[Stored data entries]
————————

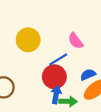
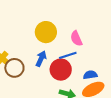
pink semicircle: (76, 41) -> (76, 38), moved
blue arrow: (56, 95) -> (41, 59), moved

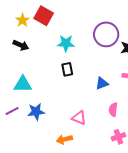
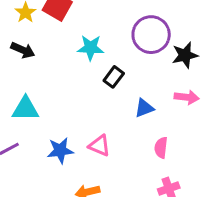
black rectangle: (67, 69) -> (114, 77), moved, turned 48
blue star: (36, 112) -> (60, 150), moved
pink triangle: (79, 118) -> (99, 146), moved

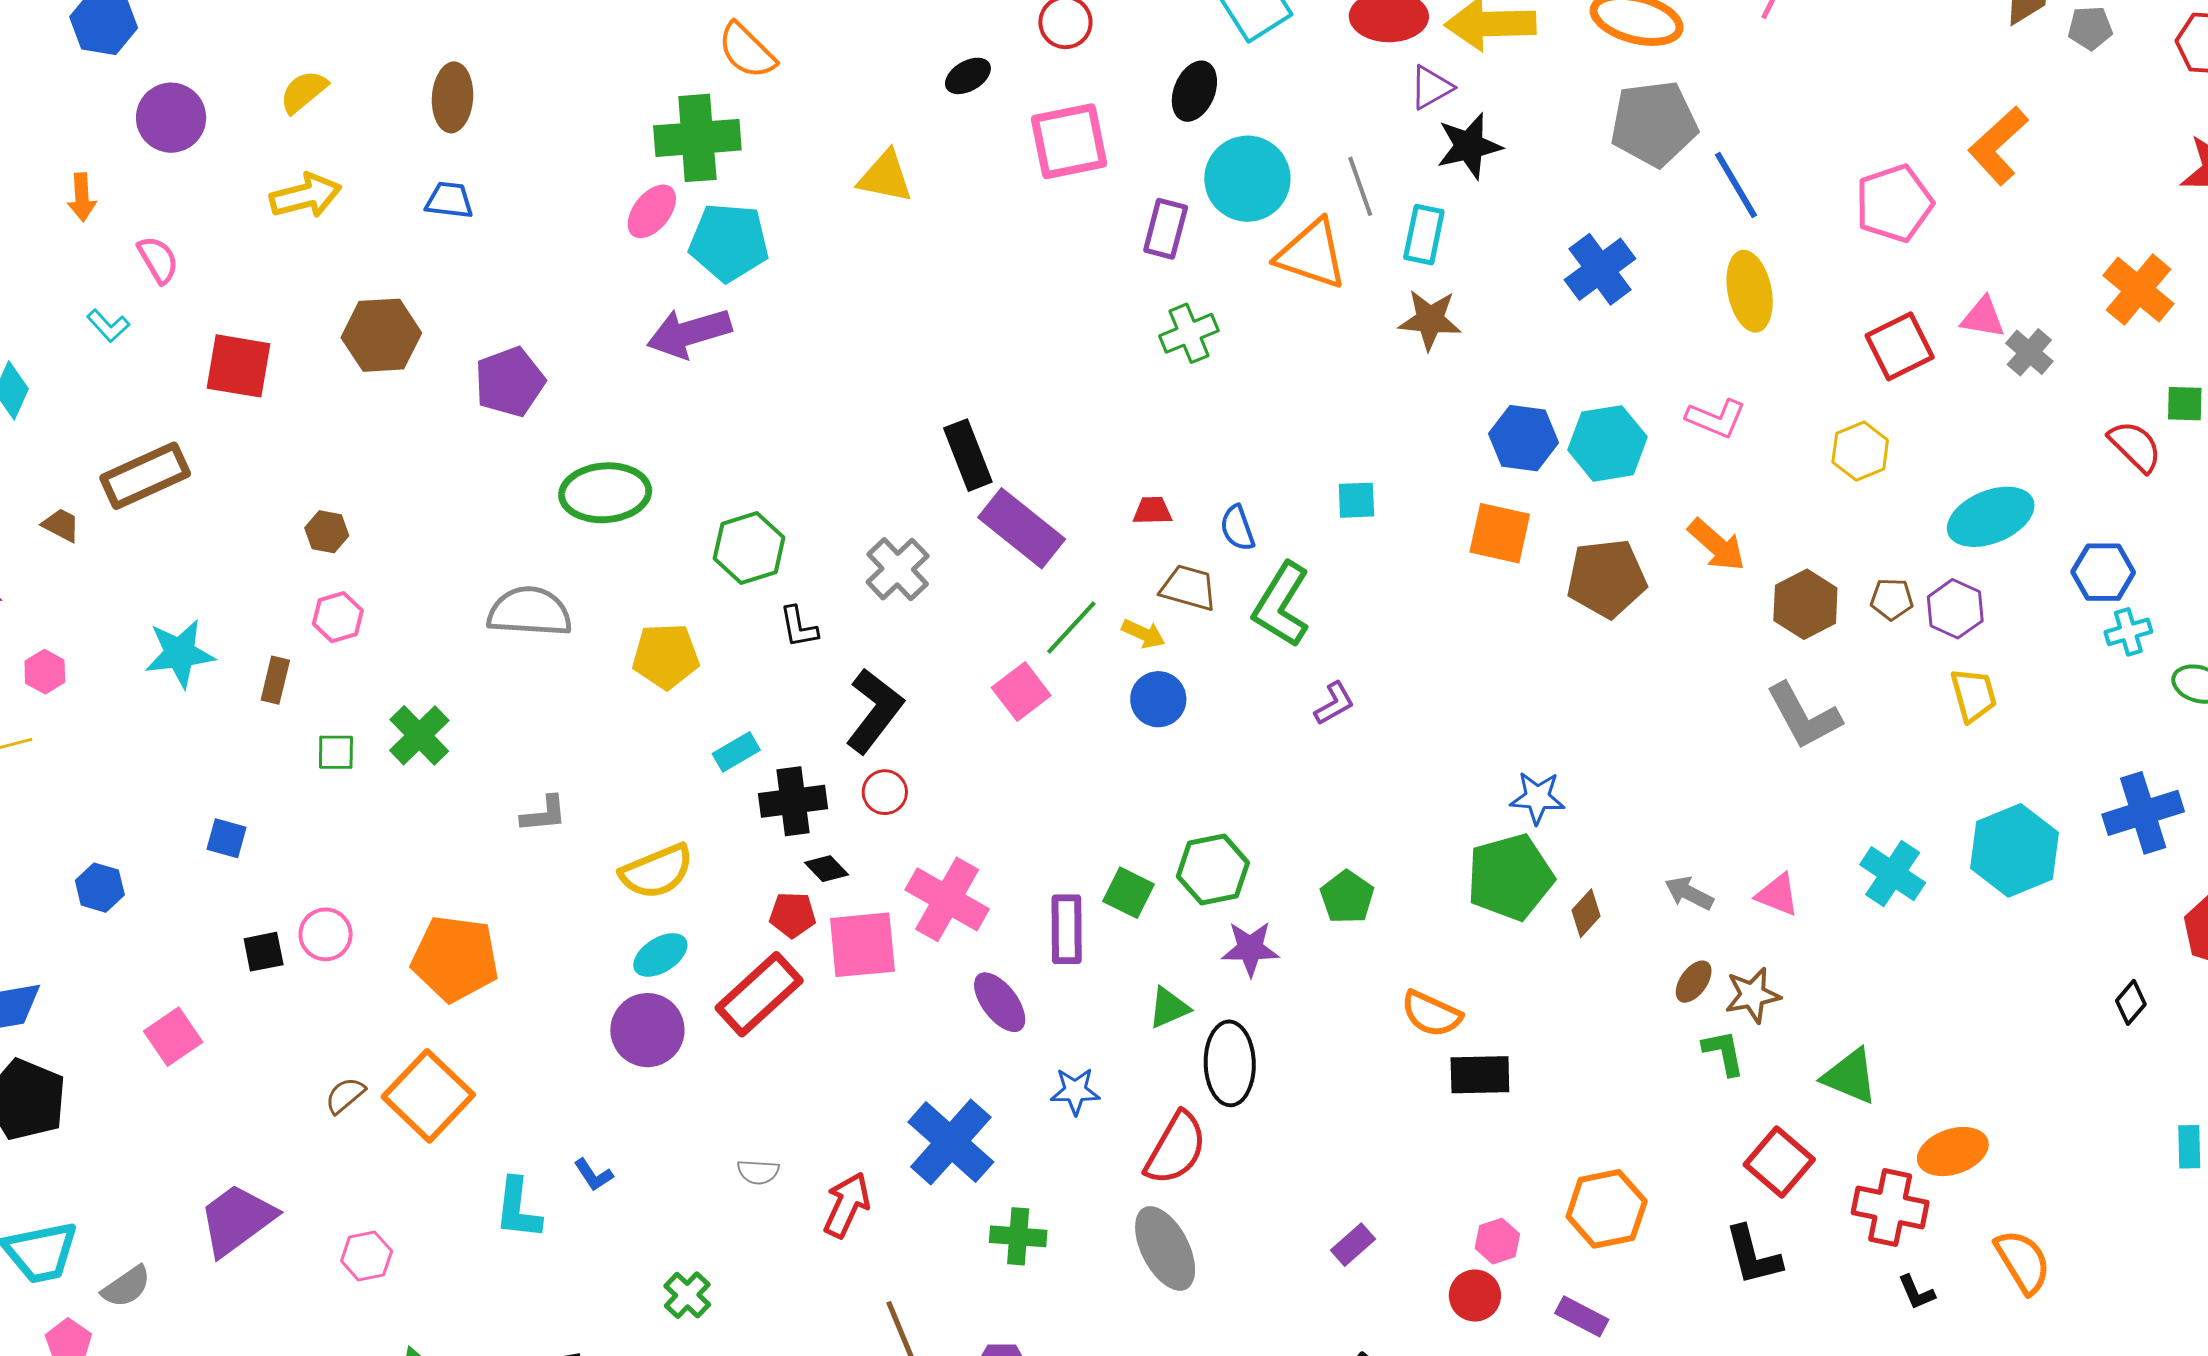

————————

→ Exercise description:
Tell me how many lines of the records include the word "pink", replying with the number alone.

→ Answer area:
2